» **Problem statement**:
The range starts at the line containing "orange boat [33,431,94,492]" and ends at the last line of the records below. Reproduce those lines exactly.

» **Information supplied**:
• • • • •

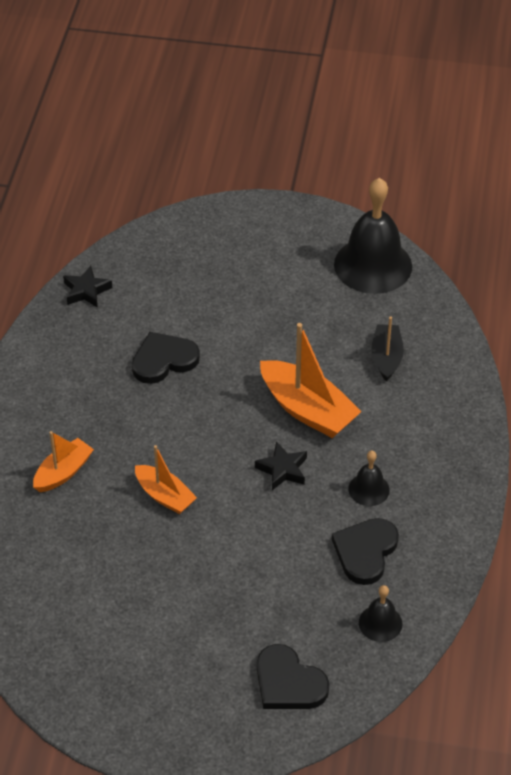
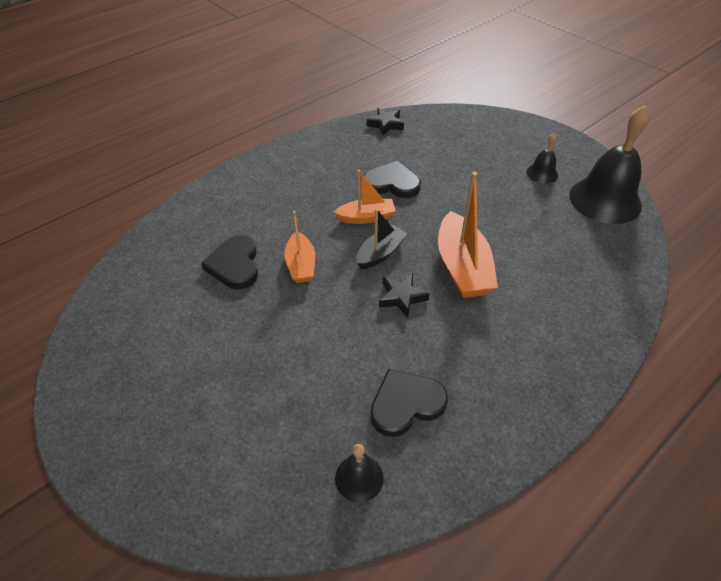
camera: 40 degrees right, 0 degrees up
orange boat [33,431,94,492] -> orange boat moved to [334,170,396,224]
black heart [257,644,329,709] -> black heart moved to [201,235,258,289]
black bell [348,451,390,506] -> black bell moved to [526,133,558,184]
black boat [371,317,404,381] -> black boat moved to [356,209,408,269]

• • • • •

» **Response**:
orange boat [33,431,94,492] -> orange boat moved to [334,170,396,224]
black heart [257,644,329,709] -> black heart moved to [201,235,258,289]
black bell [348,451,390,506] -> black bell moved to [526,133,558,184]
black boat [371,317,404,381] -> black boat moved to [356,209,408,269]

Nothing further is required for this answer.